Data provided:
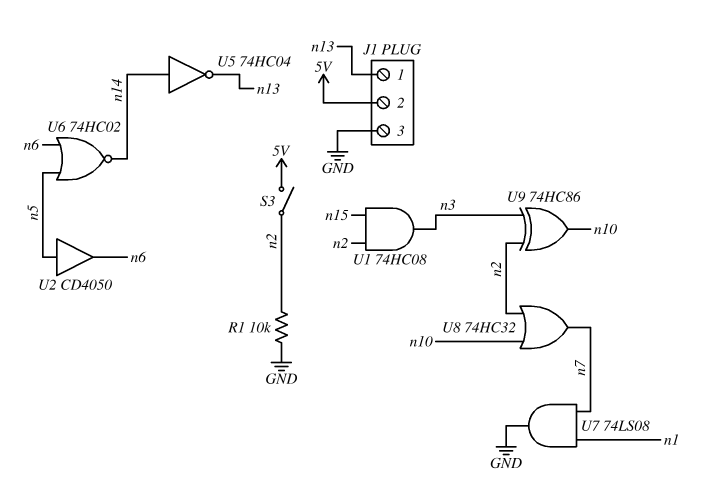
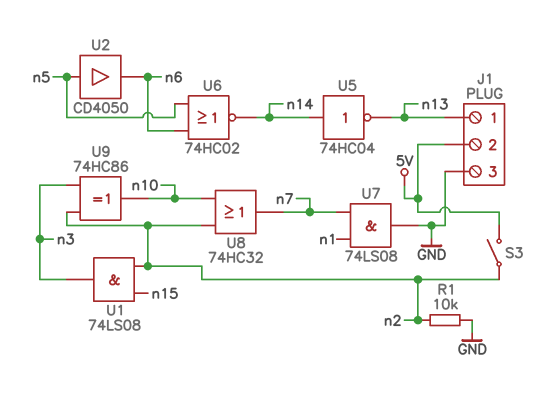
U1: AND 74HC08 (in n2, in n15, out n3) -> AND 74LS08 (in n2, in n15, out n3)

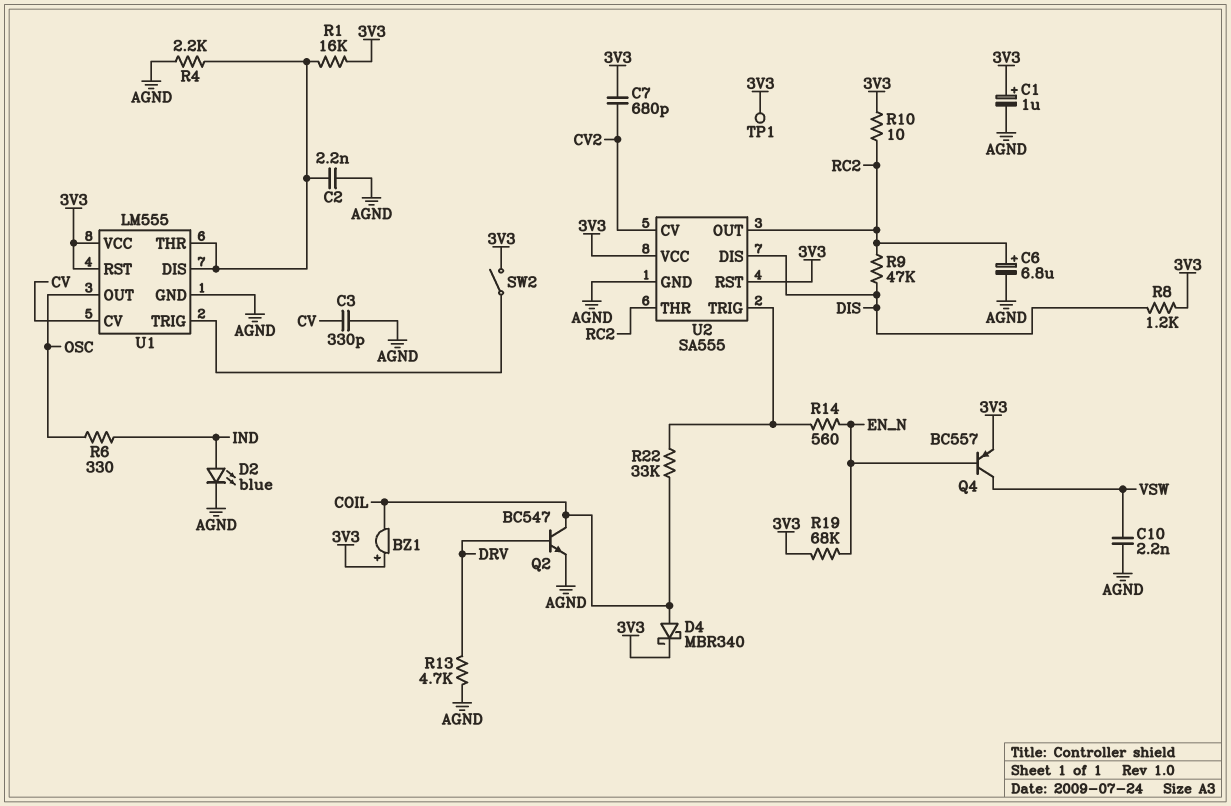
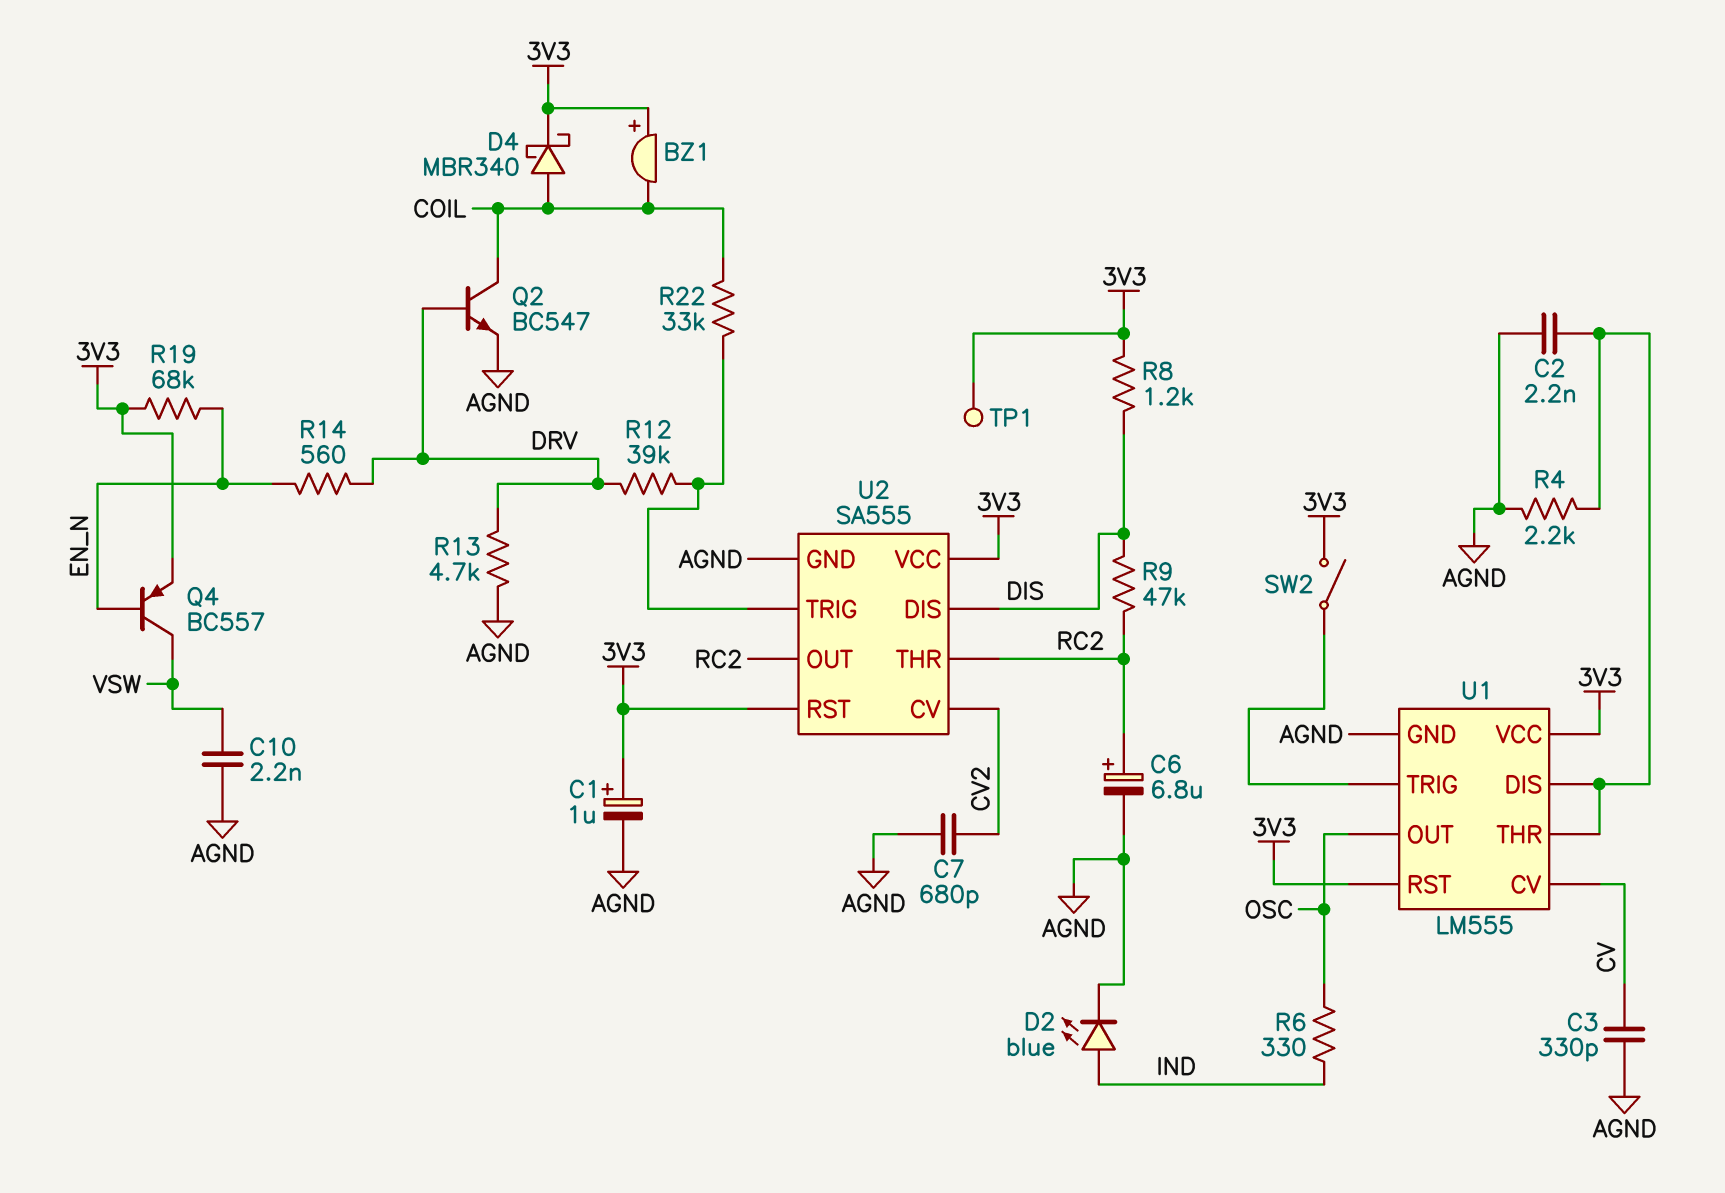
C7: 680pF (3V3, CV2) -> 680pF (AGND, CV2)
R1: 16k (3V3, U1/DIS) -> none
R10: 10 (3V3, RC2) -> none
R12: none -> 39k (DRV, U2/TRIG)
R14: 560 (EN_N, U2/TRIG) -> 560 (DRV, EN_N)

What is expected:
For the listing above, state the number of lines that contain the word "TRIG" and nothing more.

Written solution:
2